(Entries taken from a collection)

====

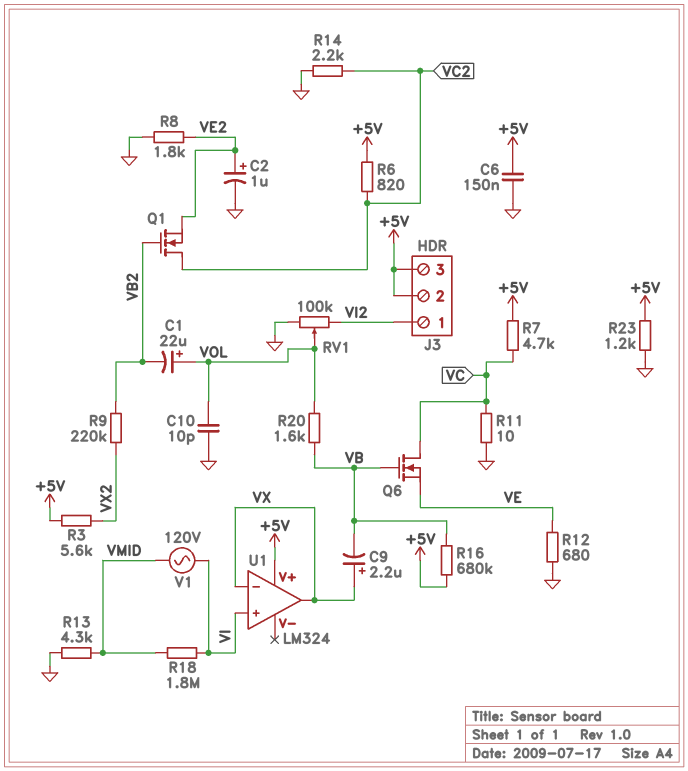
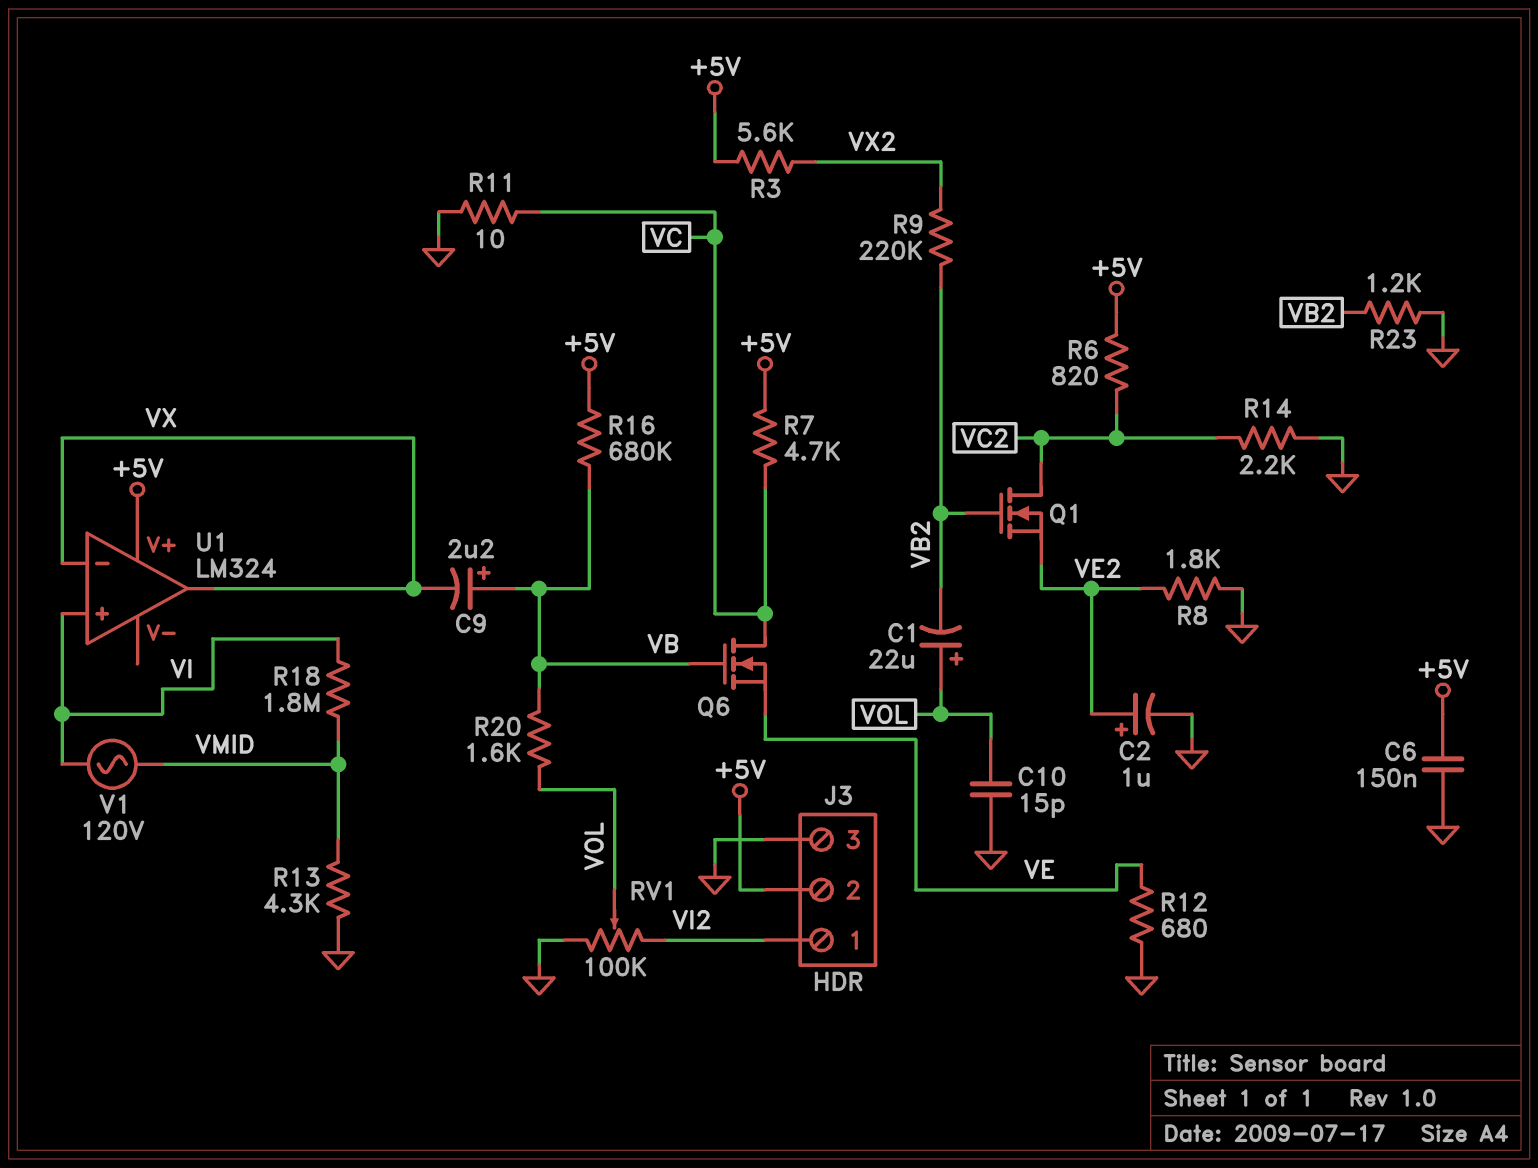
C9: 2.2uF (plus VX, minus VB) -> 2.2uF (plus VB, minus VX)
C10: 10pF (GND, VOL) -> 15pF (GND, VOL)
J3 pin 3: +5V -> GND
R23: 1.2k (+5V, GND) -> 1.2k (GND, VB2)

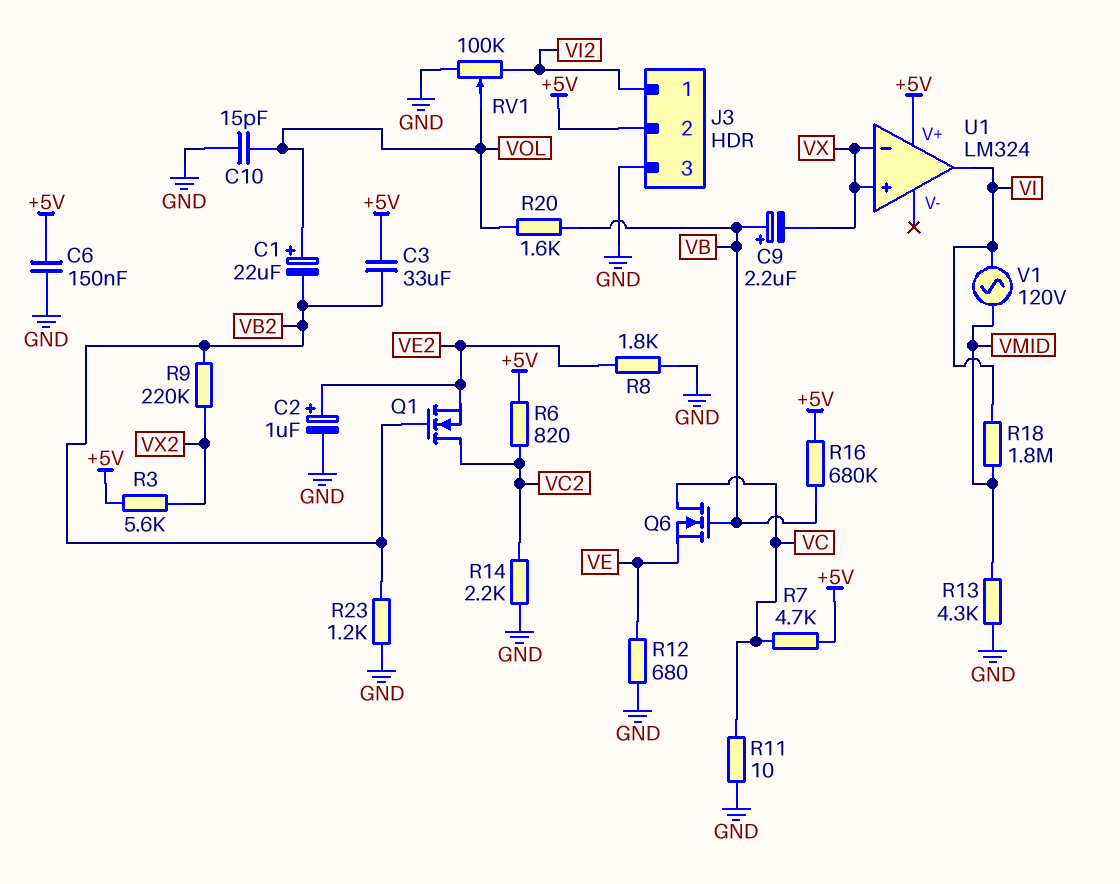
C3: none -> 33uF (+5V, VB2)
U1 pin in+: VI -> VX
U1 pin out: VX -> VI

====

**Required work:**
Repeat every record above exactly. Omit the pictures.

**Task result:**
C9: 2.2uF (plus VX, minus VB) -> 2.2uF (plus VB, minus VX)
C10: 10pF (GND, VOL) -> 15pF (GND, VOL)
J3 pin 3: +5V -> GND
R23: 1.2k (+5V, GND) -> 1.2k (GND, VB2)

C3: none -> 33uF (+5V, VB2)
U1 pin in+: VI -> VX
U1 pin out: VX -> VI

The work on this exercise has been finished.